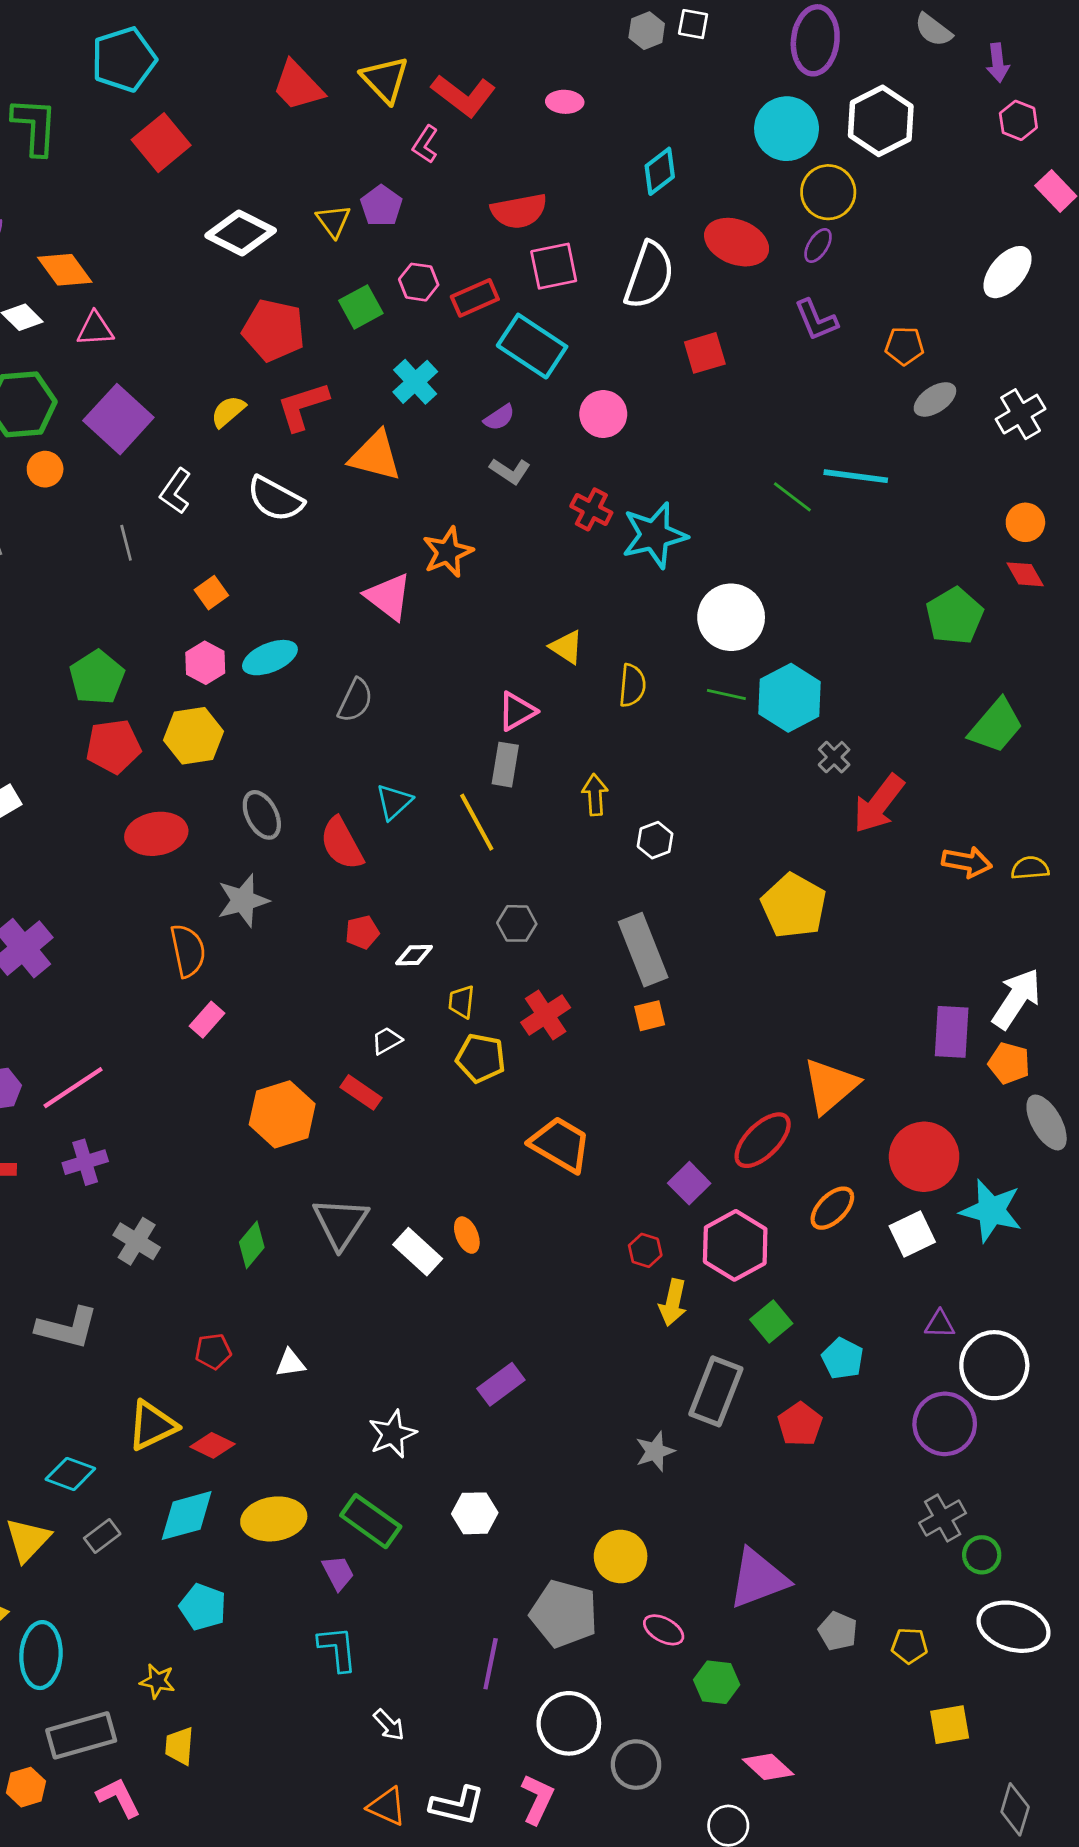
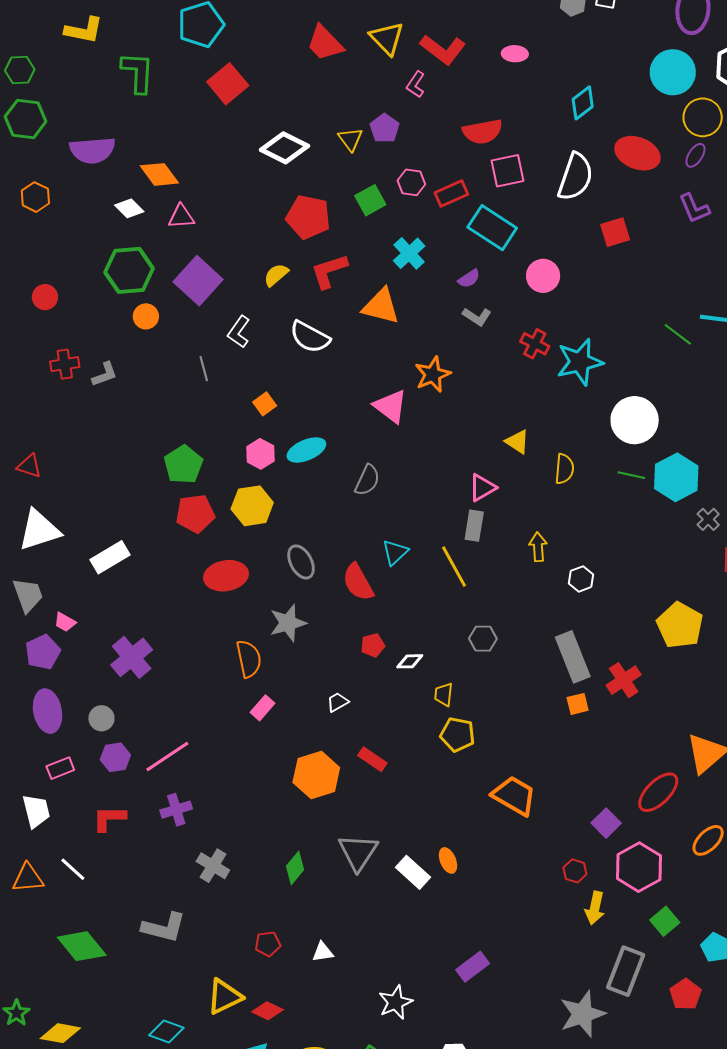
red cross: (546, 1015) -> (624, 680), moved
white trapezoid: (387, 1041) -> (338, 702), moved
gray star: (655, 1451) -> (582, 1014), size x1.6

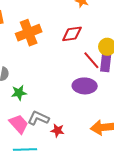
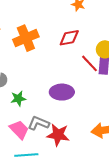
purple ellipse: (85, 86) -> (62, 92), moved
red star: (57, 130) -> (58, 135), size x1.6

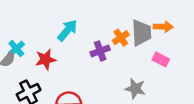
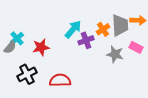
cyan arrow: (67, 30) -> (73, 29), moved
gray star: (135, 89) -> (115, 54), moved

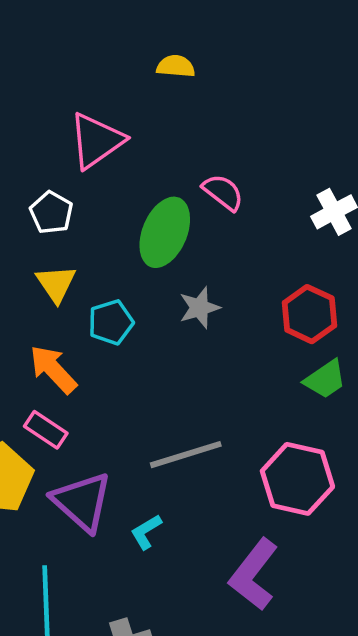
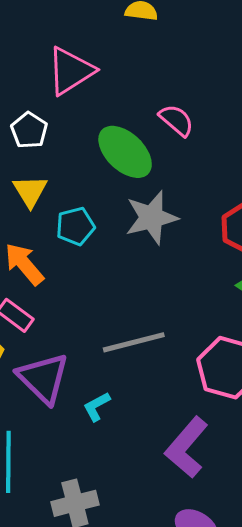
green ellipse: (165, 232) -> (125, 152), turned -72
gray star: (199, 308) -> (152, 218), size x1.5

------------------------------

- **Exercise instructions**:
Beginning with the line containing "gray star: (655, 1451)" and ending with the last line of the data, output those lines exactly and nothing more. Omit every picture.

- **Written answer**:
gray star: (655, 1451) -> (582, 1014), size x1.6

purple ellipse: (85, 86) -> (62, 92), moved
red star: (57, 130) -> (58, 135), size x1.6

cyan arrow: (67, 30) -> (73, 29), moved
gray star: (135, 89) -> (115, 54), moved

green ellipse: (165, 232) -> (125, 152), turned -72
gray star: (199, 308) -> (152, 218), size x1.5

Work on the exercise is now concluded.